What to do
Retype the records below exactly as they stand, omitting the pictures.

----------

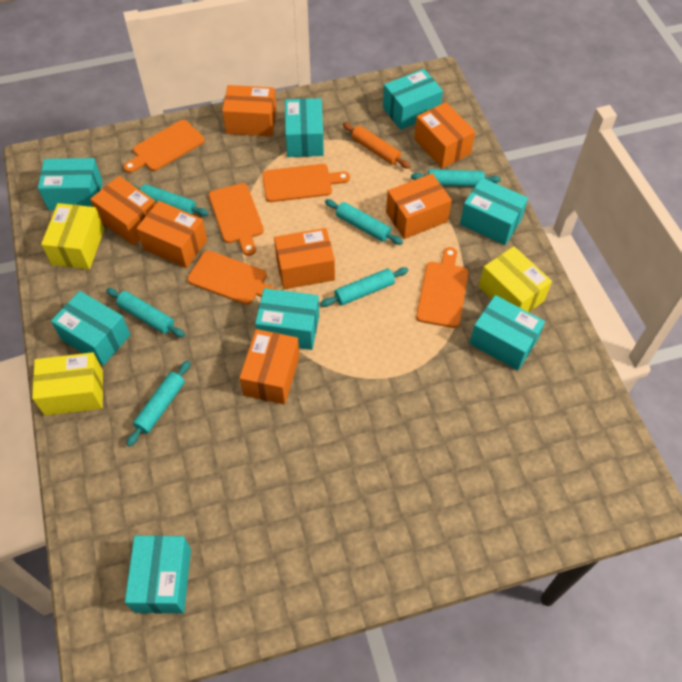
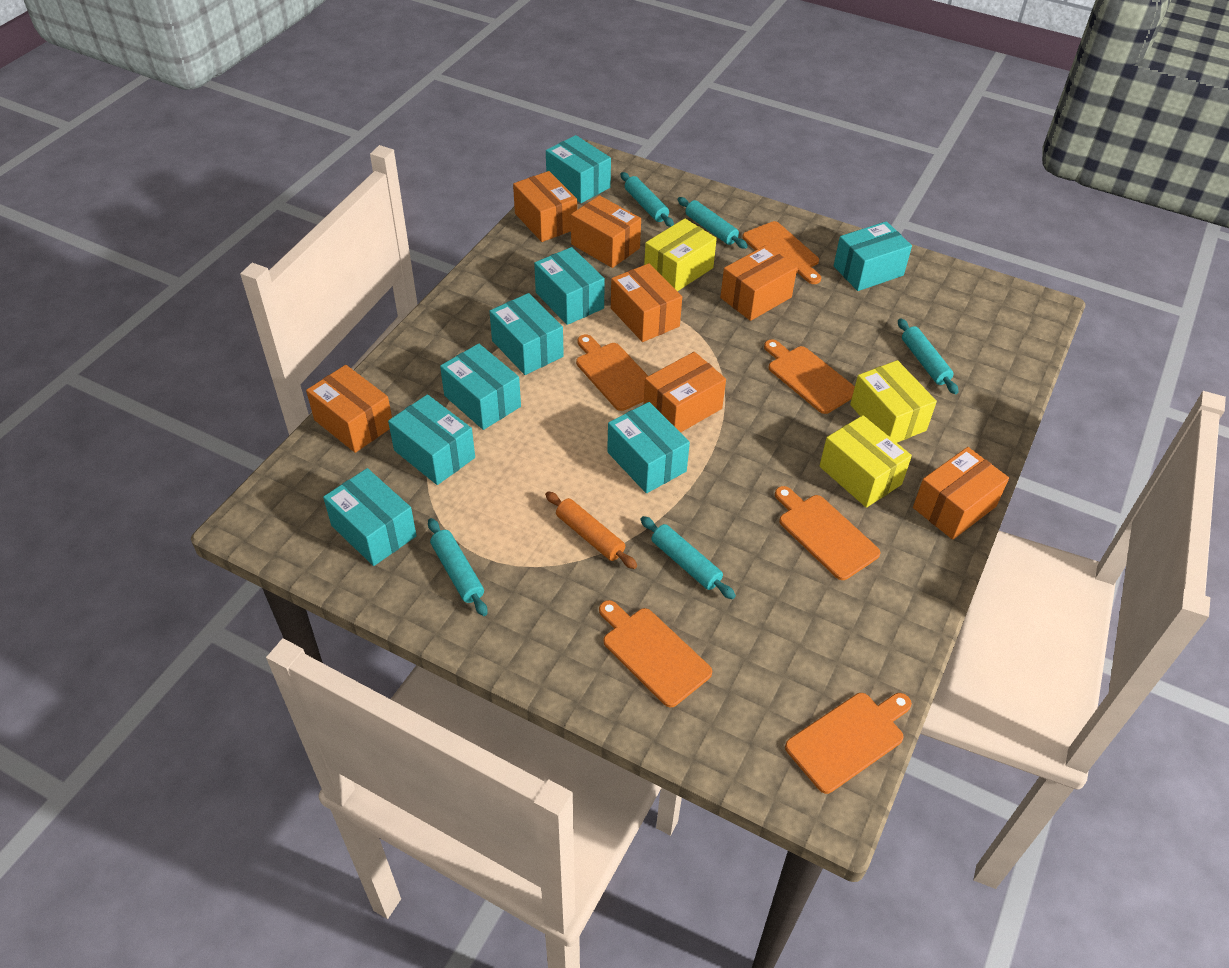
orange cutting board: 5 -> 6
turquoise rolling pin: 6 -> 5

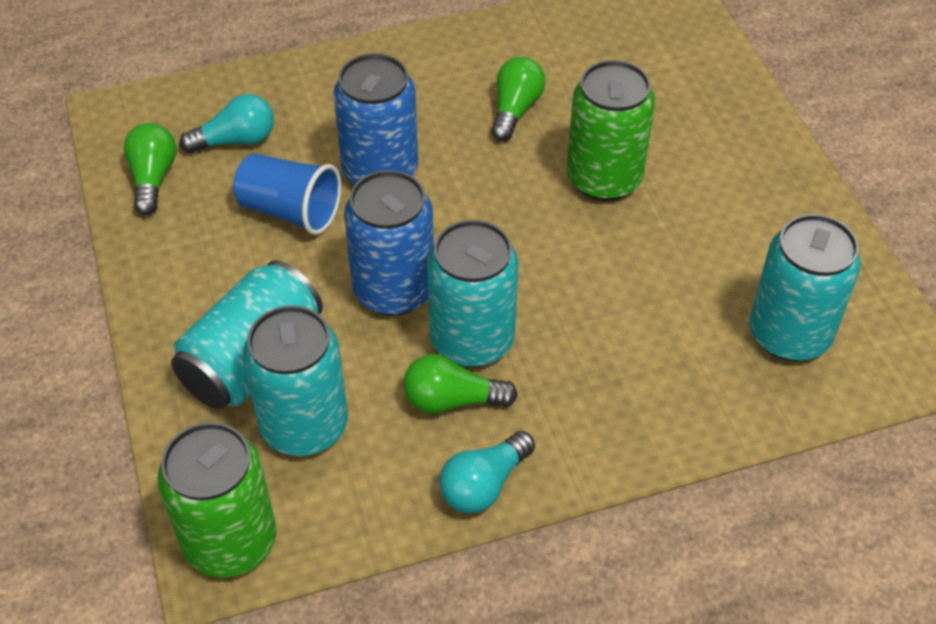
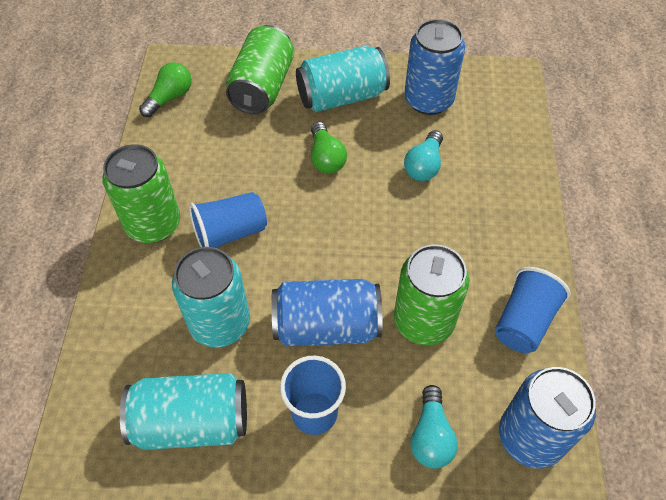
blue can: 2 -> 3
blue cup: 1 -> 3
green can: 2 -> 3
green light bulb: 3 -> 2
turquoise can: 4 -> 3

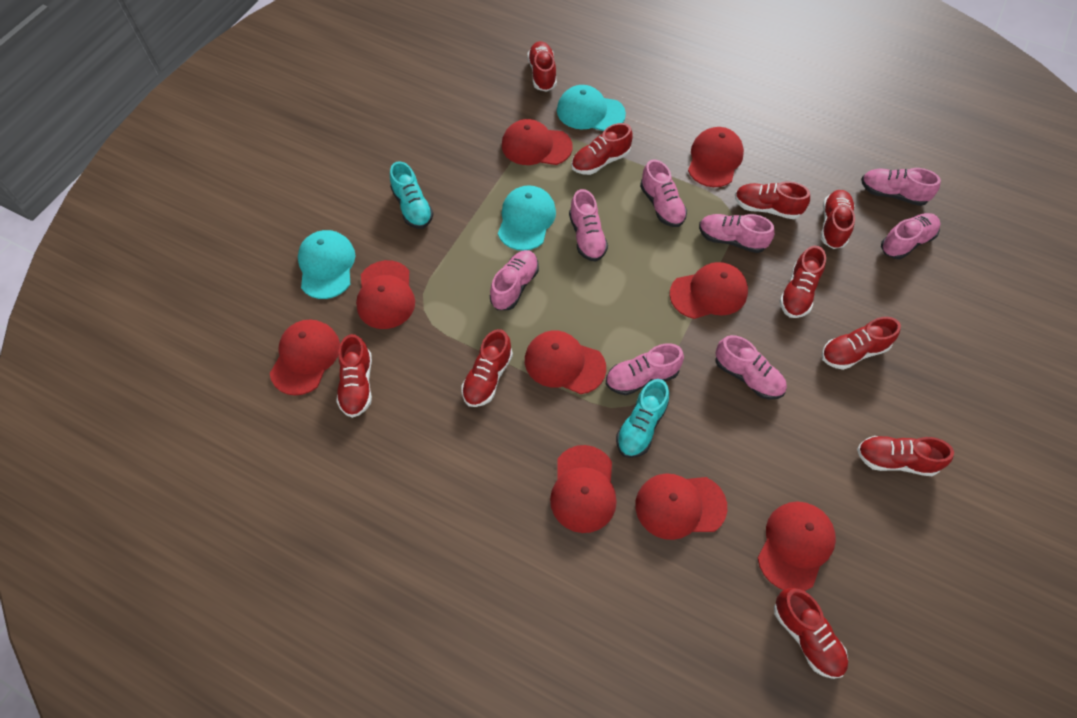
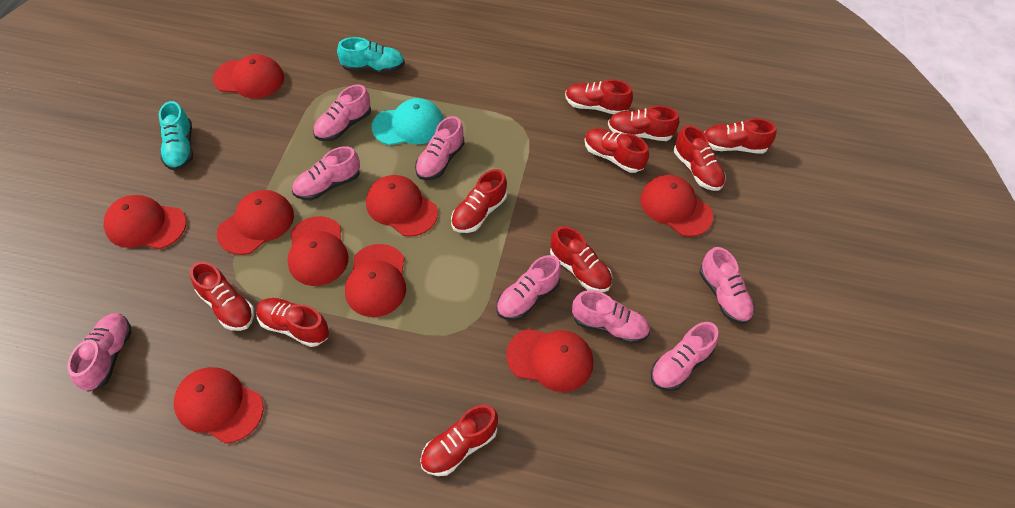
turquoise cap: 3 -> 1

----------

Exercise answer
orange cutting board: 5 -> 6
turquoise rolling pin: 6 -> 5

blue can: 2 -> 3
blue cup: 1 -> 3
green can: 2 -> 3
green light bulb: 3 -> 2
turquoise can: 4 -> 3

turquoise cap: 3 -> 1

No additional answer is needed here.